Required action
When you have gone through the entries below, state how many lines include the word "move" and write nothing else.
Working data section start
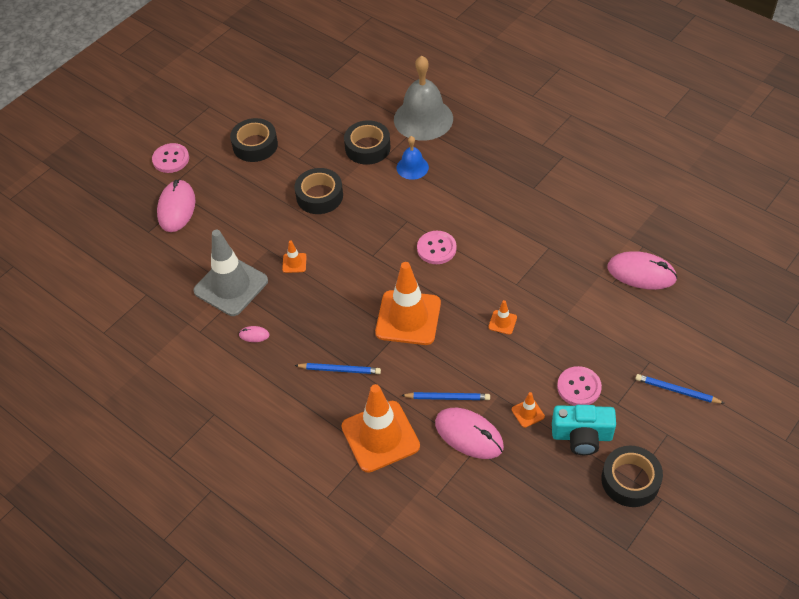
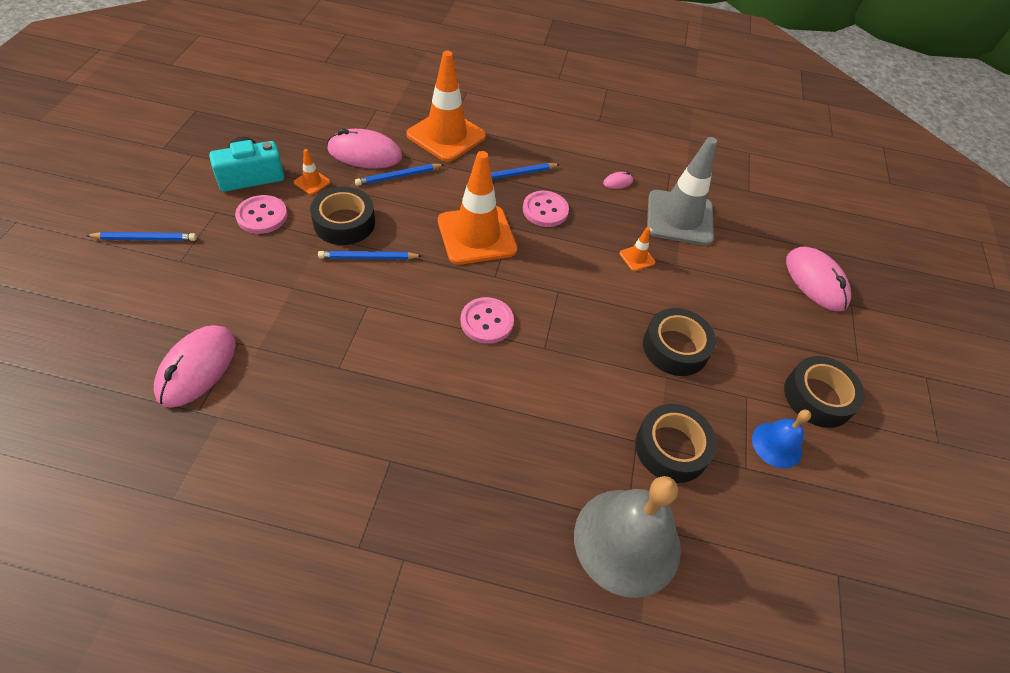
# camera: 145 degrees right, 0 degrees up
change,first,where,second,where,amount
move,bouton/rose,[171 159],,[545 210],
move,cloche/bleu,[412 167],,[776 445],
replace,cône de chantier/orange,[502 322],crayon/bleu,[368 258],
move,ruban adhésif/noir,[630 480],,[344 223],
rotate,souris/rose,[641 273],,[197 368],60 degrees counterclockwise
Working data section end
Result of the task
3